Please write out exactly the lines of the data below from the line holding "camera: 100 degrees left, 10 degrees up" through the line holding "(423, 186) = (511, 260): none -> red mushroom", and leave out the rest.

● Data for review:
_ _ _ _ _

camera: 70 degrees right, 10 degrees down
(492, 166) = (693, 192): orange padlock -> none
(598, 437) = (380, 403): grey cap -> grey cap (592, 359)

_ _ _ _ _

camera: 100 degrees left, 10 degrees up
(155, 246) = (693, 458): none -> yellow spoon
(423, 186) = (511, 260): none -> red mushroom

_ _ _ _ _

● Output of the exercise:
camera: 100 degrees left, 10 degrees up
(155, 246) = (693, 458): none -> yellow spoon
(423, 186) = (511, 260): none -> red mushroom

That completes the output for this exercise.